Required action
Find every line below where the string "blue" shows up, and copy those lines.

Material shown
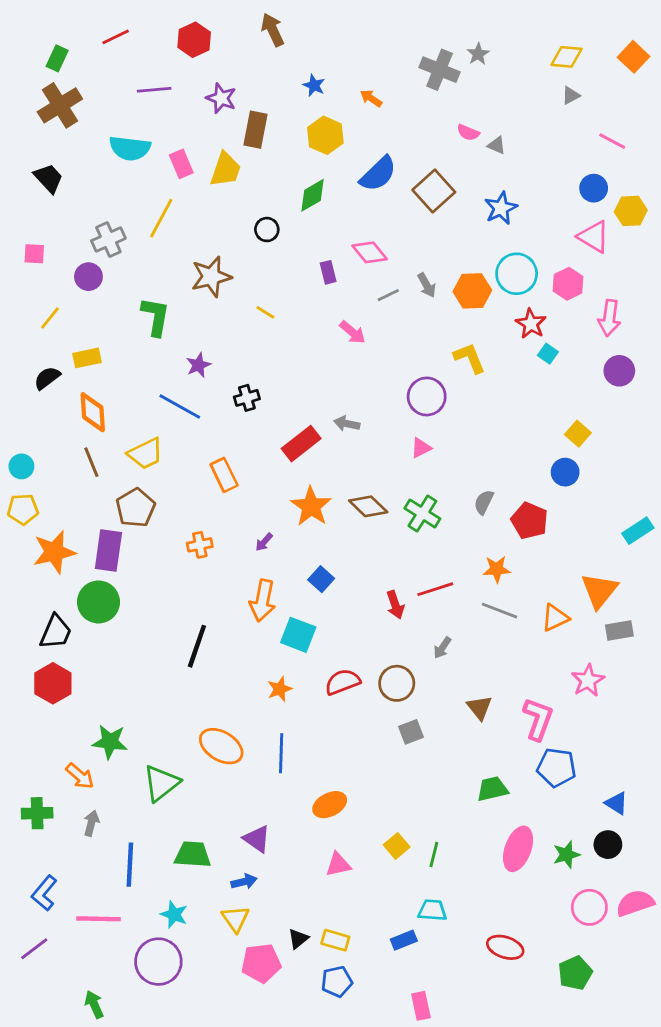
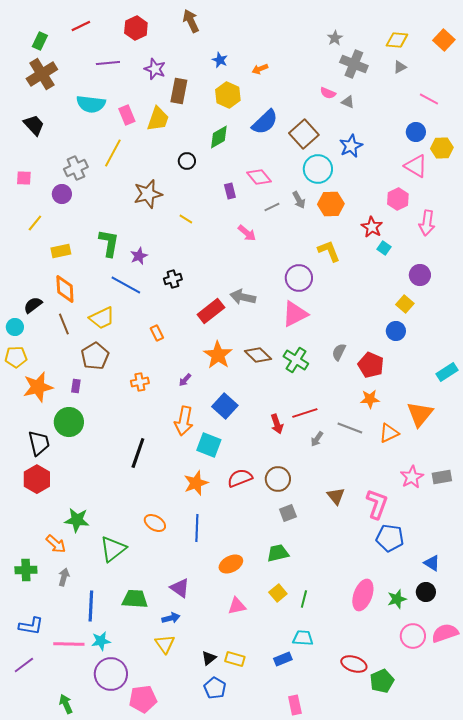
gray cross: (440, 70) -> (354, 64), moved
orange arrow: (371, 98) -> (260, 69), turned -56
cyan circle: (517, 274) -> (318, 169), moved
green L-shape: (156, 317) -> (109, 243), moved
purple circle: (619, 371) -> (420, 275), moved
black semicircle: (47, 378) -> (33, 305), moved
gray arrow: (347, 424) -> (243, 297), size x1.4
pink triangle: (421, 448) -> (295, 314), size x1.8
orange rectangle: (224, 475) -> (157, 333), size x0.7
purple rectangle: (108, 551) -> (76, 386), size x0.5
orange star: (497, 569) -> (370, 399), moved
blue square: (321, 579) -> (225, 406), size x1.4
gray rectangle: (619, 631) -> (442, 477), moved
black trapezoid: (56, 632) -> (39, 443), turned -36
gray arrow: (442, 648) -> (317, 439), moved
orange star: (280, 689) -> (196, 483), size x1.4
orange ellipse: (221, 746) -> (155, 523), size x0.7
green trapezoid: (492, 789) -> (278, 553), moved
blue L-shape: (44, 893) -> (31, 626), turned -120
cyan star: (174, 914) -> (101, 641), moved, turned -30
pink pentagon: (261, 963) -> (143, 699), moved
green pentagon: (575, 973) -> (382, 681), moved
blue pentagon: (337, 982) -> (215, 688), moved, turned -30

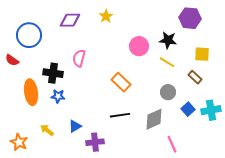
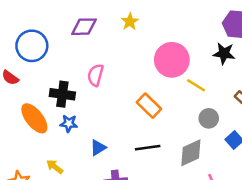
black star: (168, 40) -> (224, 53), moved
pink circle: (139, 46) -> (172, 60), size x1.4
yellow line: (167, 62) -> (196, 85), moved
orange ellipse: (31, 92) -> (34, 118), turned -30
blue triangle: (75, 126) -> (98, 148), moved

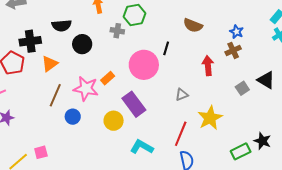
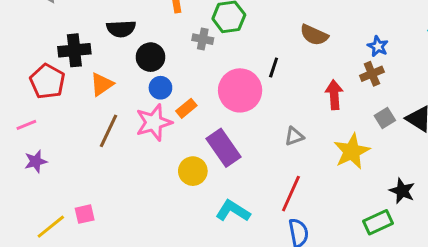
gray square: (242, 88) -> (385, 118), moved
pink star: (86, 89) -> (154, 122), turned -30
blue circle: (73, 117) -> (160, 88), moved
yellow star: (210, 118) -> (352, 151), moved
black star: (262, 141) -> (402, 191), moved

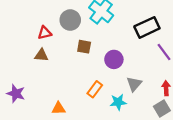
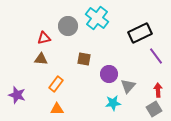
brown square: (84, 47) -> (84, 59), moved
purple circle: (114, 59) -> (109, 74), moved
orange rectangle: (95, 89) -> (56, 84), moved

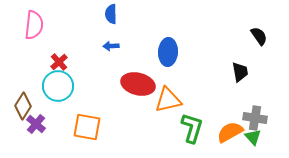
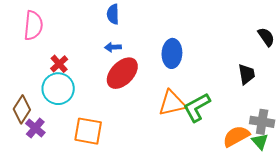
red ellipse: (138, 84) -> (122, 73), moved, turned -60
green L-shape: (192, 128) -> (197, 107), moved, turned -136

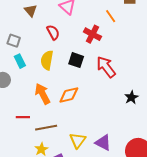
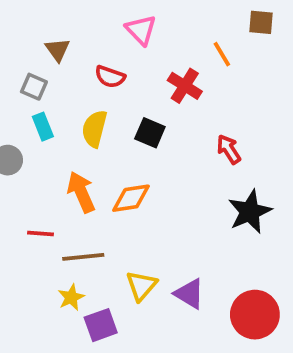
brown triangle: (31, 11) -> (58, 50), moved
red semicircle: (53, 32) -> (110, 77), turned 133
red arrow: (106, 67) -> (229, 149), moved, size x0.7
black star: (131, 97) -> (250, 212), size x1.6

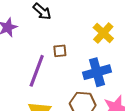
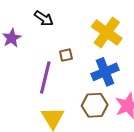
yellow cross: (103, 33) -> (107, 32), size x1.4

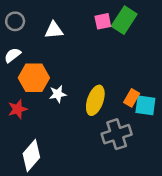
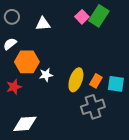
pink square: (103, 21) -> (82, 17), turned -32
orange rectangle: (132, 98) -> (96, 81), moved
white diamond: (31, 156) -> (25, 124), turned 45

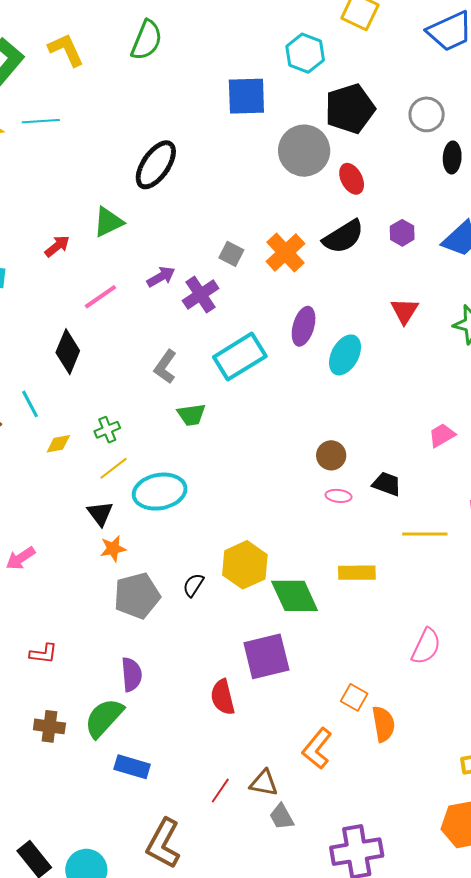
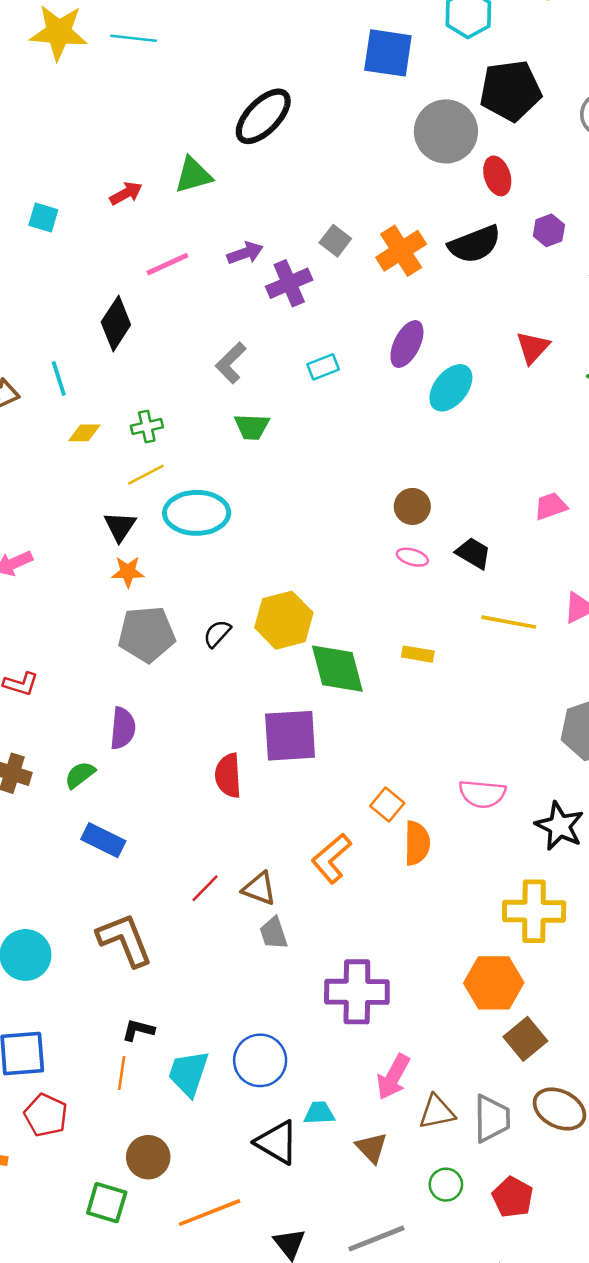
purple hexagon: (402, 233) -> (549, 230), moved
cyan rectangle: (240, 357) -> (323, 367), size x0.5
yellow rectangle: (357, 573) -> (418, 654), size x0.7
pink semicircle: (426, 646) -> (482, 794), moved, turned 60
green semicircle: (104, 718) -> (80, 775), size x0.6
brown L-shape: (163, 843) -> (125, 940), turned 120

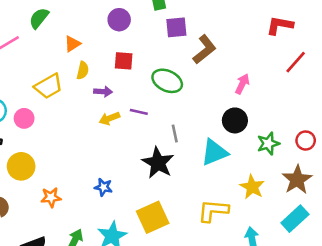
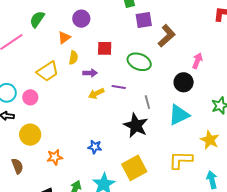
purple circle: (119, 20) -> (81, 19), moved
black circle: (235, 120) -> (184, 82), moved

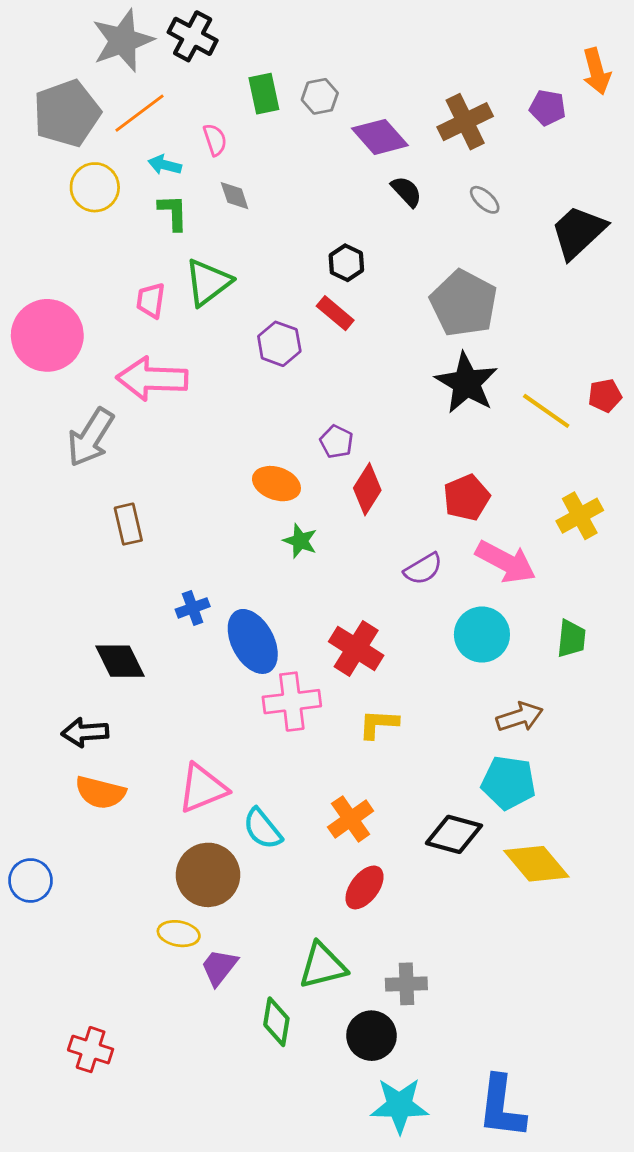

Expected output
blue square: (321, 579) -> (225, 406), size x1.4
blue L-shape: (44, 893) -> (31, 626), turned -120
blue pentagon: (337, 982) -> (215, 688), moved, turned -30
blue triangle: (75, 126) -> (98, 148), moved
blue circle: (73, 117) -> (160, 88), moved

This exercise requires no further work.